Exercise directions ▸
Using the data below, output a verbatim copy of the lines between the one holding "J1 pin 2: N008 -> DGND" and the one holding "R8: 22k (DGND, VDD) -> 22k (DGND, N009)", inclusive, without any pictures.

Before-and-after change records
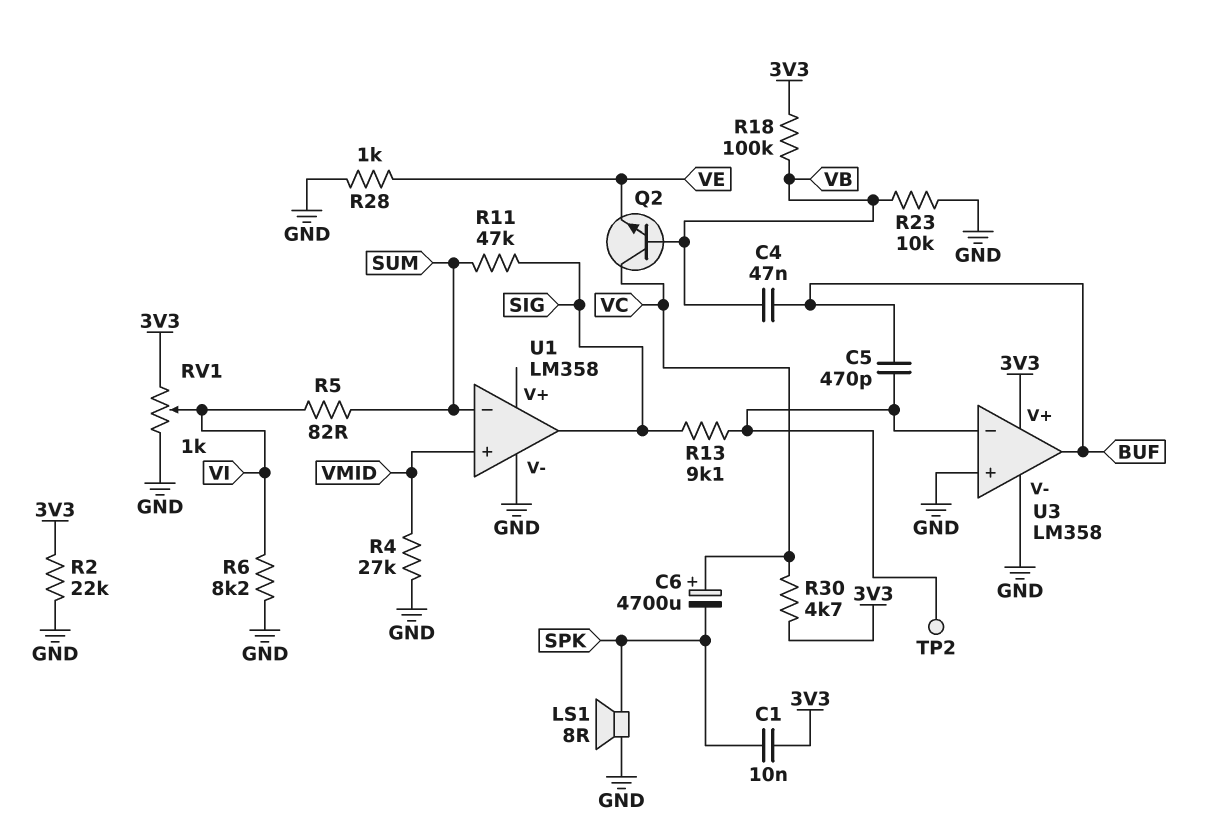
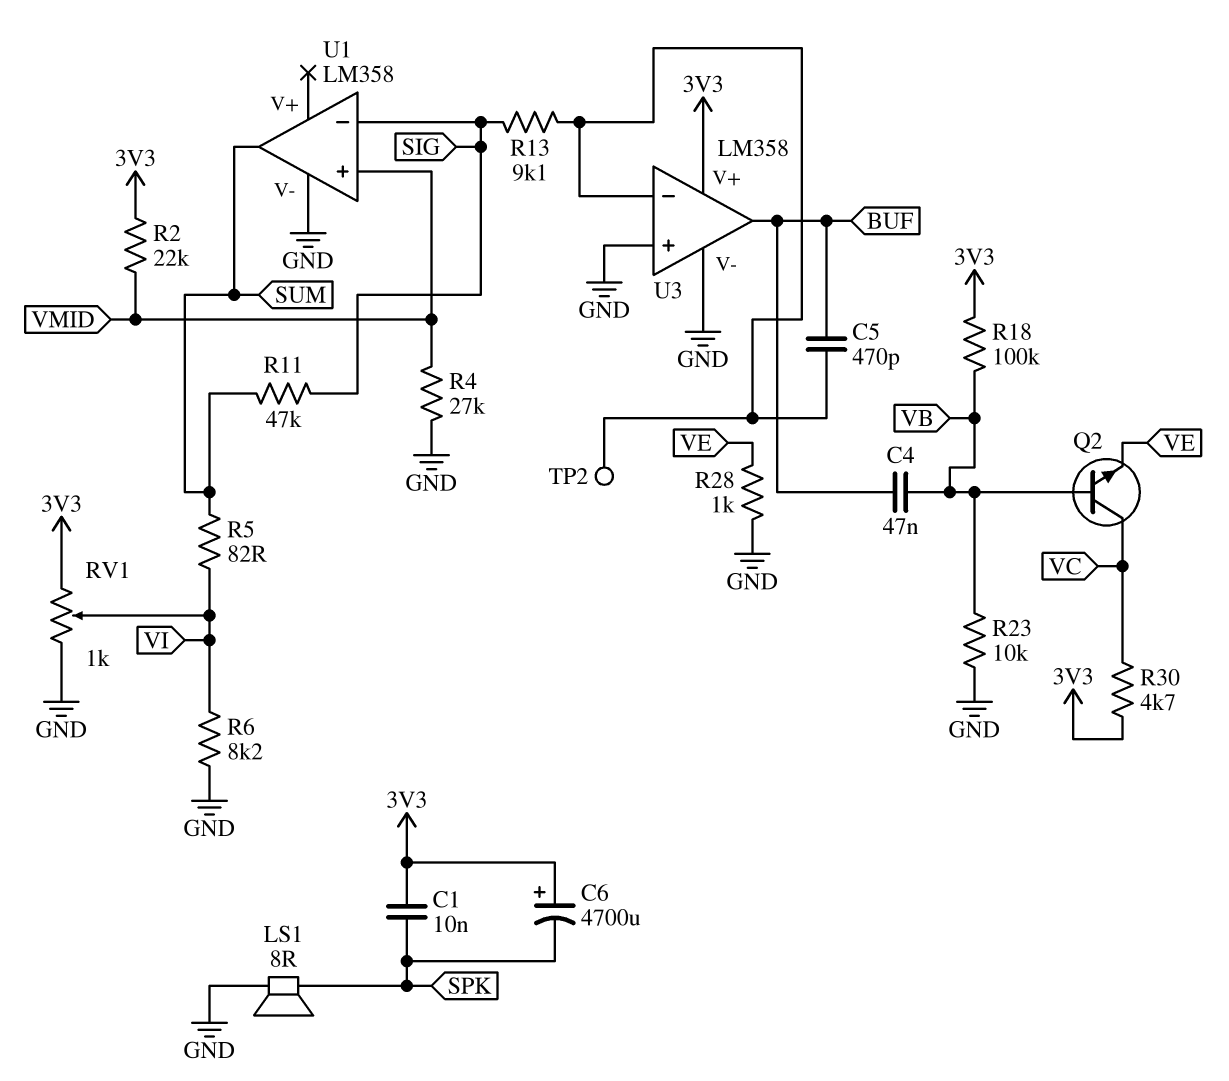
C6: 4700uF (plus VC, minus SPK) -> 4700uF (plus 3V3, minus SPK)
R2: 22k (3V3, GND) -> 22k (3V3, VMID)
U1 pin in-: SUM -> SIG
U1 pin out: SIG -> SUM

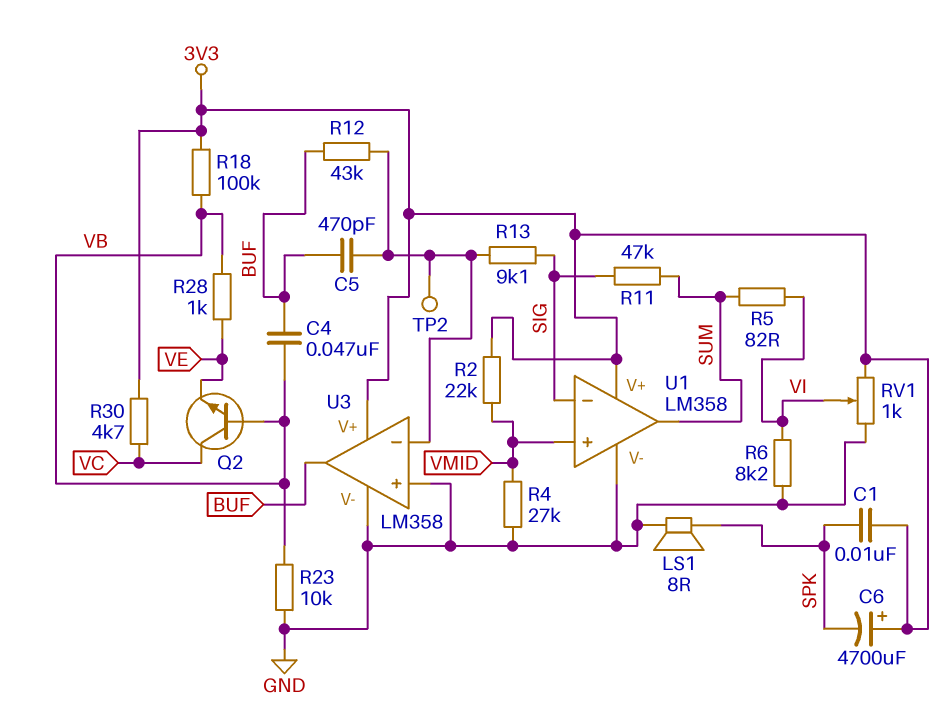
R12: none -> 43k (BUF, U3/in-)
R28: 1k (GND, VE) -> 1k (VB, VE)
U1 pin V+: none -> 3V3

--

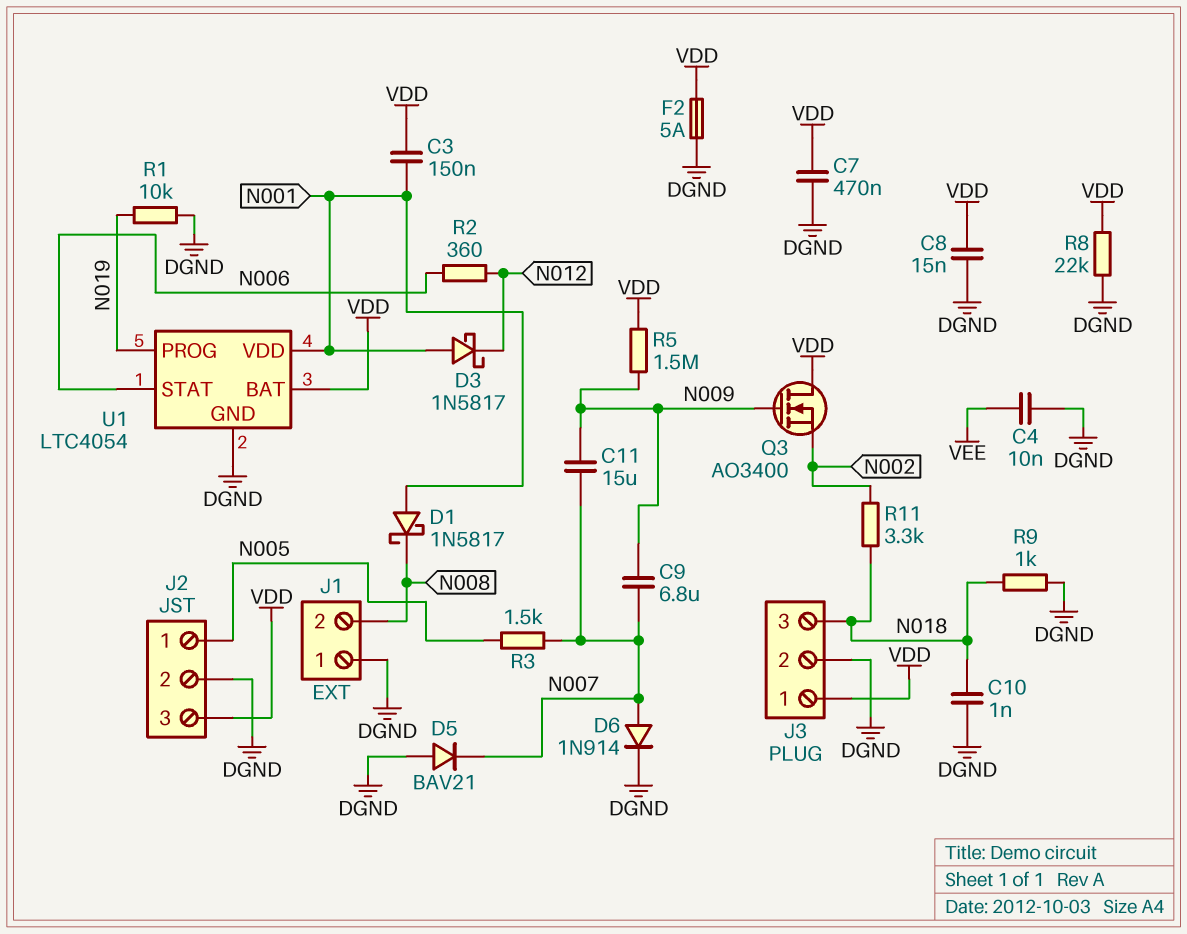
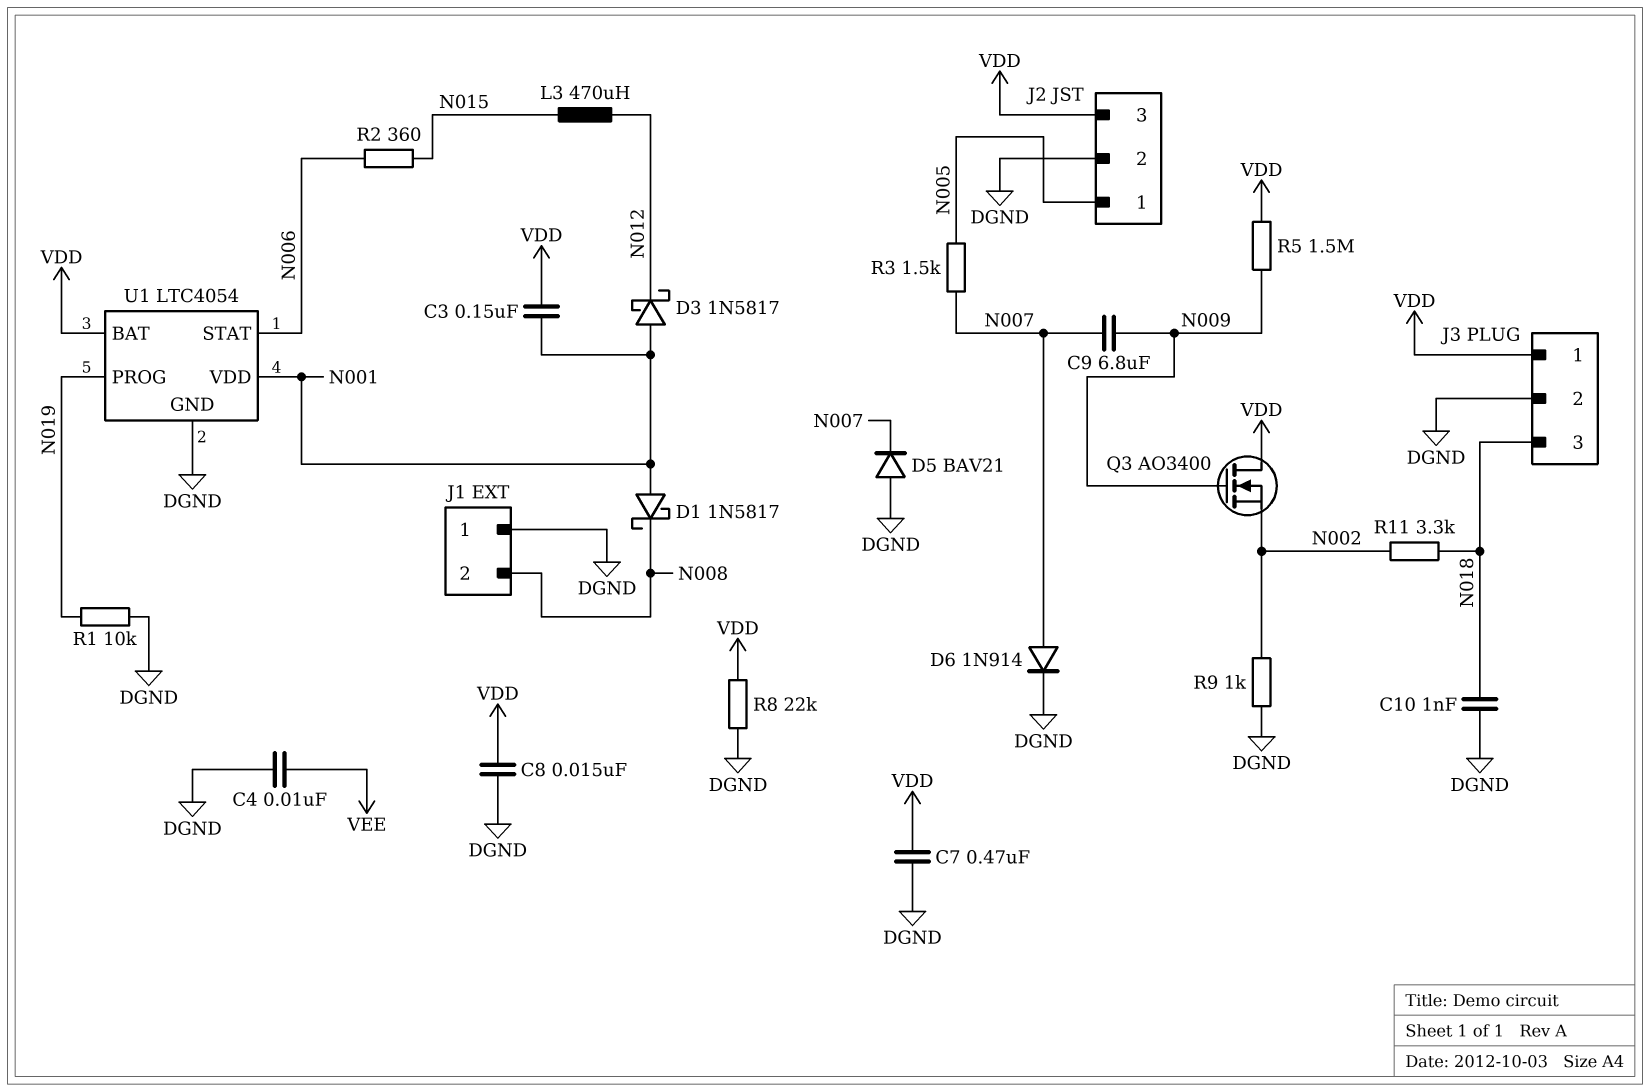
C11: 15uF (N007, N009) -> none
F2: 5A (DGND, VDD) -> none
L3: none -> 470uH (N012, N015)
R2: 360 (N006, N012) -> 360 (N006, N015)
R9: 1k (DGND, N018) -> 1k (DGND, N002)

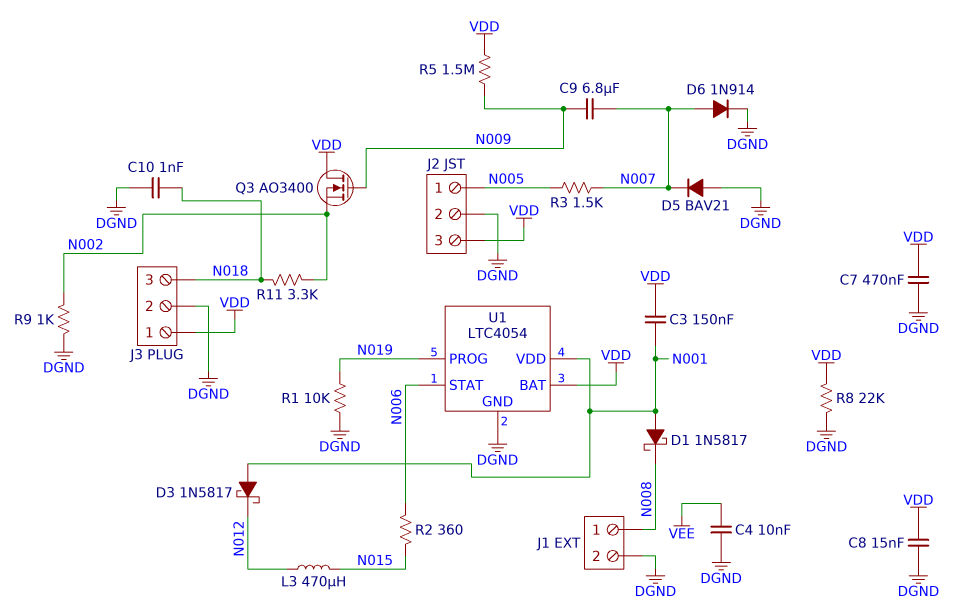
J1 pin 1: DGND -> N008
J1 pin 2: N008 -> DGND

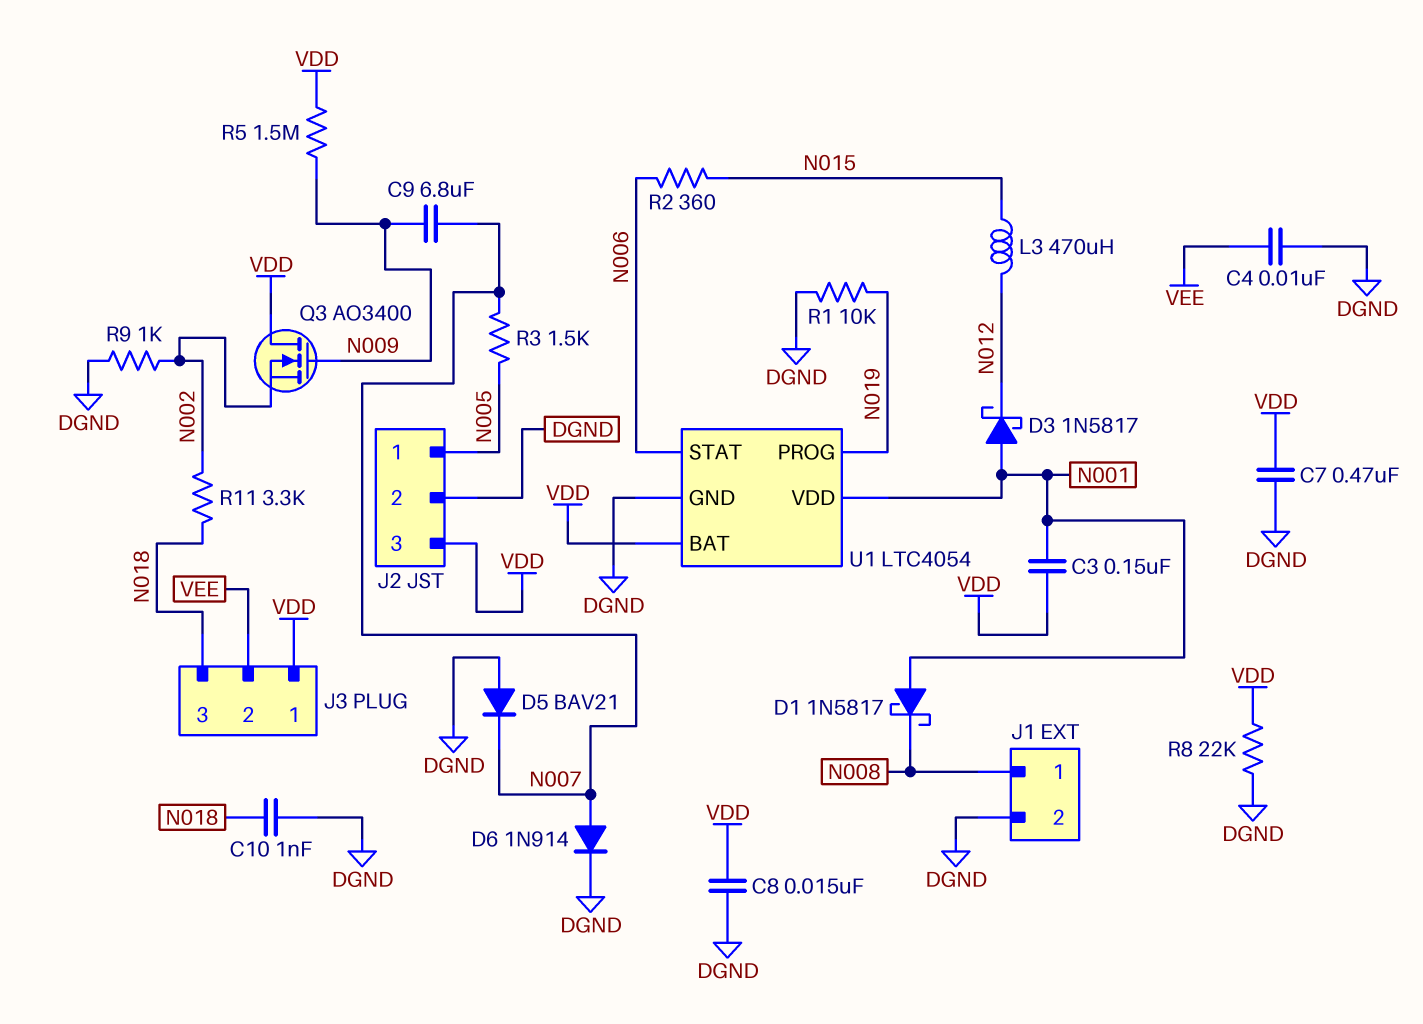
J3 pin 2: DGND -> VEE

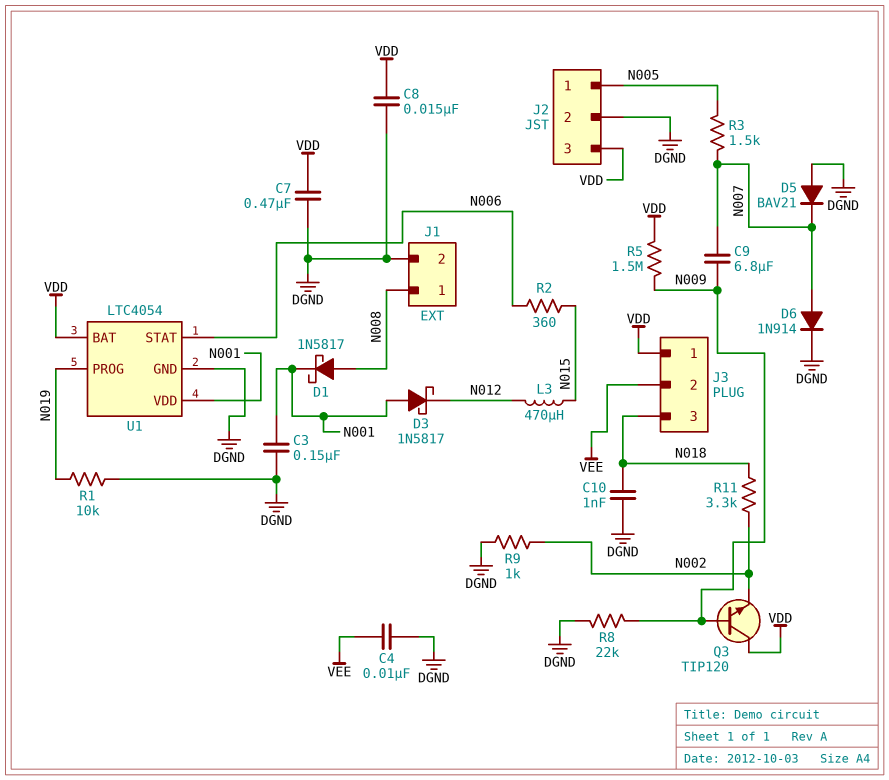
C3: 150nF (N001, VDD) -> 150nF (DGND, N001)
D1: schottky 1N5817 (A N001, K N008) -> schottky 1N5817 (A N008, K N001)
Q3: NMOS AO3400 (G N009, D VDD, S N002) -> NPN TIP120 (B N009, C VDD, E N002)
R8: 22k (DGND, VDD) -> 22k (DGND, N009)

==

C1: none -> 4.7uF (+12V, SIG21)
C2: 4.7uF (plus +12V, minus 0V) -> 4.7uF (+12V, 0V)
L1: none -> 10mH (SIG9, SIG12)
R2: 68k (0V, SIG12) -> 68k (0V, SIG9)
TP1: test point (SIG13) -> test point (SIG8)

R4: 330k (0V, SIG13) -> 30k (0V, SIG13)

Answer section ▸
J1 pin 2: N008 -> DGND

J3 pin 2: DGND -> VEE

C3: 150nF (N001, VDD) -> 150nF (DGND, N001)
D1: schottky 1N5817 (A N001, K N008) -> schottky 1N5817 (A N008, K N001)
Q3: NMOS AO3400 (G N009, D VDD, S N002) -> NPN TIP120 (B N009, C VDD, E N002)
R8: 22k (DGND, VDD) -> 22k (DGND, N009)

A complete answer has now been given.